__Task objective__
Output exactly the lines from the line with "red cupcake: 1 -> 2" through the end of the records below. Include nothing else.

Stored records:

━━━━━━━━━━━━━━━━━━━━

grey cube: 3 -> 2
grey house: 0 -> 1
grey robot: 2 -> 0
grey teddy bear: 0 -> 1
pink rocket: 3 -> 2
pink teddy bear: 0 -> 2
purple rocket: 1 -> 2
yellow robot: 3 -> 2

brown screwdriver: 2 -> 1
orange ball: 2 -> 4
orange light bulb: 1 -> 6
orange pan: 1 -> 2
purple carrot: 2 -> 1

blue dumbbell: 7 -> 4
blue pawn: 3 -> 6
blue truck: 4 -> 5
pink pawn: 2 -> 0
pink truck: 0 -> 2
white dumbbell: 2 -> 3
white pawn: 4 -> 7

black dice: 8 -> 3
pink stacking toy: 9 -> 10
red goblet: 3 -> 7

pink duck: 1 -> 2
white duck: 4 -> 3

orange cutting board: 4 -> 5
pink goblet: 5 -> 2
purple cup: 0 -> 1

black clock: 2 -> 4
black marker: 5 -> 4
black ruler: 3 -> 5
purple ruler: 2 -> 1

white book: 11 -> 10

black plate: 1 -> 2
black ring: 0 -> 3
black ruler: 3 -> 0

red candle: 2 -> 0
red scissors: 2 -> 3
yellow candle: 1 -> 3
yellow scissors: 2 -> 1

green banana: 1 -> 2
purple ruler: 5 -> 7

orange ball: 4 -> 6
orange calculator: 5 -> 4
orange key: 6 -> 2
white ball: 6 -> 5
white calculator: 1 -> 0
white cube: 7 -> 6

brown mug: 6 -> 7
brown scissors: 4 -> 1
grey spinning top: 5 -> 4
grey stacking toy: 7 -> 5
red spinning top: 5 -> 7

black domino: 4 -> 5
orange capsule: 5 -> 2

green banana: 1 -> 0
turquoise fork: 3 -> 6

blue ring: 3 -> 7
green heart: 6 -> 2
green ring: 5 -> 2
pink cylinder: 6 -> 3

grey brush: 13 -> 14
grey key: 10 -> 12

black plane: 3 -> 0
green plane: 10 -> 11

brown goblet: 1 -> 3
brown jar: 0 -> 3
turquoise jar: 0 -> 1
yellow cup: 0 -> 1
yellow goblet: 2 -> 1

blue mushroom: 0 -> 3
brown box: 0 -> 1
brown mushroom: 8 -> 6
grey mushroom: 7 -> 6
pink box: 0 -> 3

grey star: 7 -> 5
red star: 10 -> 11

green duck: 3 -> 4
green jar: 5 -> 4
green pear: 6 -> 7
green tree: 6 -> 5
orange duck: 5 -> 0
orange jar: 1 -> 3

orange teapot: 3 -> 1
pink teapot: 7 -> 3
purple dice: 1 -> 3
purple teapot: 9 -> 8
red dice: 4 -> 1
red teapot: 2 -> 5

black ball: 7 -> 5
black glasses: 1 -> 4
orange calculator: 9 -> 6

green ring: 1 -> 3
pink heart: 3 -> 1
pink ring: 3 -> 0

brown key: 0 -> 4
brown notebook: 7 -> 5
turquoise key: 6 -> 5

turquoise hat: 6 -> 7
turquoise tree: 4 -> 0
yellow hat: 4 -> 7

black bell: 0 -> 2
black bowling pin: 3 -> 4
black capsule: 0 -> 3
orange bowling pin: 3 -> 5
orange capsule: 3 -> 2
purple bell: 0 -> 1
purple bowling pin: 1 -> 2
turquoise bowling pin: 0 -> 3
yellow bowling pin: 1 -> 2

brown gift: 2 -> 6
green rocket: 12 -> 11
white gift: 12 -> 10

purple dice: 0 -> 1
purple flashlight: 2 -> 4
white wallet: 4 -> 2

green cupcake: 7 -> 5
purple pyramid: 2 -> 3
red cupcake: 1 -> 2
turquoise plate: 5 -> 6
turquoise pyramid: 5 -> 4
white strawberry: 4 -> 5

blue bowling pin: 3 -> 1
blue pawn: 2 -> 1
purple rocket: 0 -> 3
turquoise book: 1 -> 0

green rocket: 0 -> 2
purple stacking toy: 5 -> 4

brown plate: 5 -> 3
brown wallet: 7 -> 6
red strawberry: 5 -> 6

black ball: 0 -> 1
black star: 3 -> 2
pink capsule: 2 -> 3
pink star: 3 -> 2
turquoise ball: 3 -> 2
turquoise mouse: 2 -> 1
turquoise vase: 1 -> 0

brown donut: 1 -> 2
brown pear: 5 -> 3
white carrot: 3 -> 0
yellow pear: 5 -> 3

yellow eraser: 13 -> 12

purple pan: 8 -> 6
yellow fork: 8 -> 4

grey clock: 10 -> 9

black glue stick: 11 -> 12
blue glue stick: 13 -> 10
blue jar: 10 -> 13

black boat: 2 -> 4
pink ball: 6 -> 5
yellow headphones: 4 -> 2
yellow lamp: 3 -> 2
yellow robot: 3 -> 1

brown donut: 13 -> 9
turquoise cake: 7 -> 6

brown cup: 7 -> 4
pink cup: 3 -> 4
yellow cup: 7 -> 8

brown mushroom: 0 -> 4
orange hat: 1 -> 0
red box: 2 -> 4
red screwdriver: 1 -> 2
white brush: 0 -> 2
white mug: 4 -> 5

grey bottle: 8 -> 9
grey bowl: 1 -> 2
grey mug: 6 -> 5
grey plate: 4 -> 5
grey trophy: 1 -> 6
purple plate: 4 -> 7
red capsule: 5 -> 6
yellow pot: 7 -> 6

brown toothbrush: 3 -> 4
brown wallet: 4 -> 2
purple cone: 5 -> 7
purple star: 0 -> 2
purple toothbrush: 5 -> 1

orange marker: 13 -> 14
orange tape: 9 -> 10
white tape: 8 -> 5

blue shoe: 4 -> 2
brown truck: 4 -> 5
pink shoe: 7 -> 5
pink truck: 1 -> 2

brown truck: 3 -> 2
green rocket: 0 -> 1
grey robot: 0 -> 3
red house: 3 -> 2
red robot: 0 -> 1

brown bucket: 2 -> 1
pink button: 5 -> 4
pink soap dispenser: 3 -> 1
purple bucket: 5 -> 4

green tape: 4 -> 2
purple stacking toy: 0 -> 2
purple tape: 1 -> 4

━━━━━━━━━━━━━━━━━━━━

__Written solution__
red cupcake: 1 -> 2
turquoise plate: 5 -> 6
turquoise pyramid: 5 -> 4
white strawberry: 4 -> 5

blue bowling pin: 3 -> 1
blue pawn: 2 -> 1
purple rocket: 0 -> 3
turquoise book: 1 -> 0

green rocket: 0 -> 2
purple stacking toy: 5 -> 4

brown plate: 5 -> 3
brown wallet: 7 -> 6
red strawberry: 5 -> 6

black ball: 0 -> 1
black star: 3 -> 2
pink capsule: 2 -> 3
pink star: 3 -> 2
turquoise ball: 3 -> 2
turquoise mouse: 2 -> 1
turquoise vase: 1 -> 0

brown donut: 1 -> 2
brown pear: 5 -> 3
white carrot: 3 -> 0
yellow pear: 5 -> 3

yellow eraser: 13 -> 12

purple pan: 8 -> 6
yellow fork: 8 -> 4

grey clock: 10 -> 9

black glue stick: 11 -> 12
blue glue stick: 13 -> 10
blue jar: 10 -> 13

black boat: 2 -> 4
pink ball: 6 -> 5
yellow headphones: 4 -> 2
yellow lamp: 3 -> 2
yellow robot: 3 -> 1

brown donut: 13 -> 9
turquoise cake: 7 -> 6

brown cup: 7 -> 4
pink cup: 3 -> 4
yellow cup: 7 -> 8

brown mushroom: 0 -> 4
orange hat: 1 -> 0
red box: 2 -> 4
red screwdriver: 1 -> 2
white brush: 0 -> 2
white mug: 4 -> 5

grey bottle: 8 -> 9
grey bowl: 1 -> 2
grey mug: 6 -> 5
grey plate: 4 -> 5
grey trophy: 1 -> 6
purple plate: 4 -> 7
red capsule: 5 -> 6
yellow pot: 7 -> 6

brown toothbrush: 3 -> 4
brown wallet: 4 -> 2
purple cone: 5 -> 7
purple star: 0 -> 2
purple toothbrush: 5 -> 1

orange marker: 13 -> 14
orange tape: 9 -> 10
white tape: 8 -> 5

blue shoe: 4 -> 2
brown truck: 4 -> 5
pink shoe: 7 -> 5
pink truck: 1 -> 2

brown truck: 3 -> 2
green rocket: 0 -> 1
grey robot: 0 -> 3
red house: 3 -> 2
red robot: 0 -> 1

brown bucket: 2 -> 1
pink button: 5 -> 4
pink soap dispenser: 3 -> 1
purple bucket: 5 -> 4

green tape: 4 -> 2
purple stacking toy: 0 -> 2
purple tape: 1 -> 4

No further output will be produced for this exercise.